#### TASK GOAL
A verbatim copy of the listing is what is needed, minus any pictures.
=== TASK MATERIAL ===
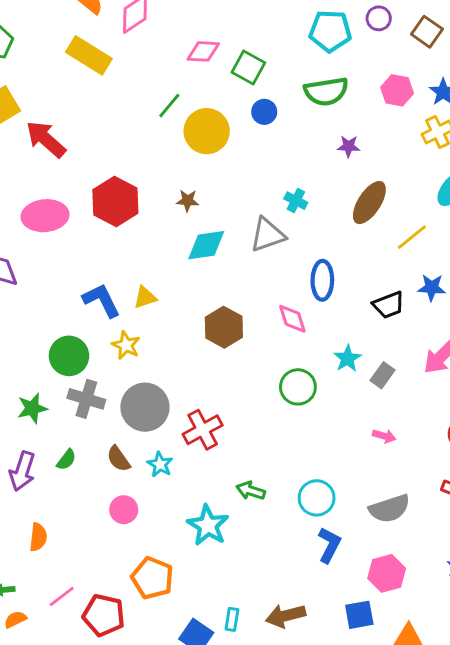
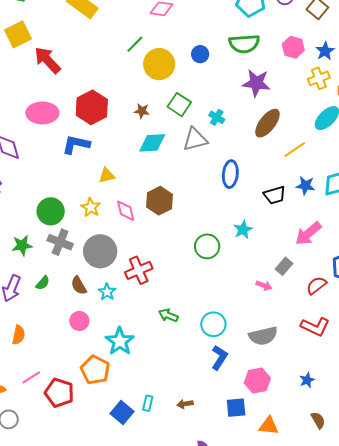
green square: (248, 67) -> (179, 105), moved
purple star: (349, 146) -> (256, 83), size x1.8
blue L-shape: (102, 300) -> (76, 144), moved, turned -56
pink diamond: (292, 319) -> (126, 211), moved
gray rectangle: (382, 375) -> (284, 266), moved
cyan star: (208, 525) -> (120, 341), moved
brown arrow: (286, 616) -> (185, 404), size x0.6

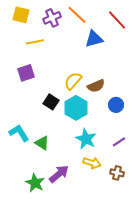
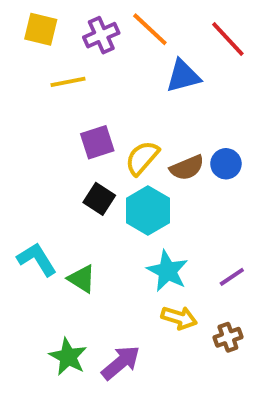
purple square: (26, 73) -> (97, 142), moved
blue circle: (116, 105) -> (226, 164), moved
brown cross: (117, 173) -> (228, 337), turned -32
purple arrow: (59, 174) -> (121, 363), moved

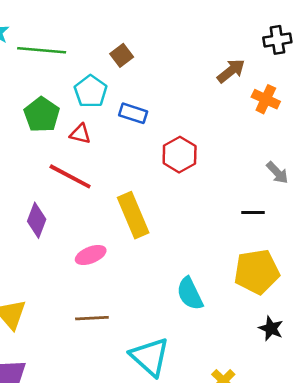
===
#### SOLVED PROBLEM
green square: (248, 67) -> (179, 105), moved
purple star: (349, 146) -> (256, 83), size x1.8
blue L-shape: (102, 300) -> (76, 144), moved, turned -56
pink diamond: (292, 319) -> (126, 211), moved
gray rectangle: (382, 375) -> (284, 266), moved
cyan star: (208, 525) -> (120, 341), moved
brown arrow: (286, 616) -> (185, 404), size x0.6

purple square: (26, 73) -> (97, 142), moved
blue circle: (116, 105) -> (226, 164), moved
brown cross: (117, 173) -> (228, 337), turned -32
purple arrow: (59, 174) -> (121, 363), moved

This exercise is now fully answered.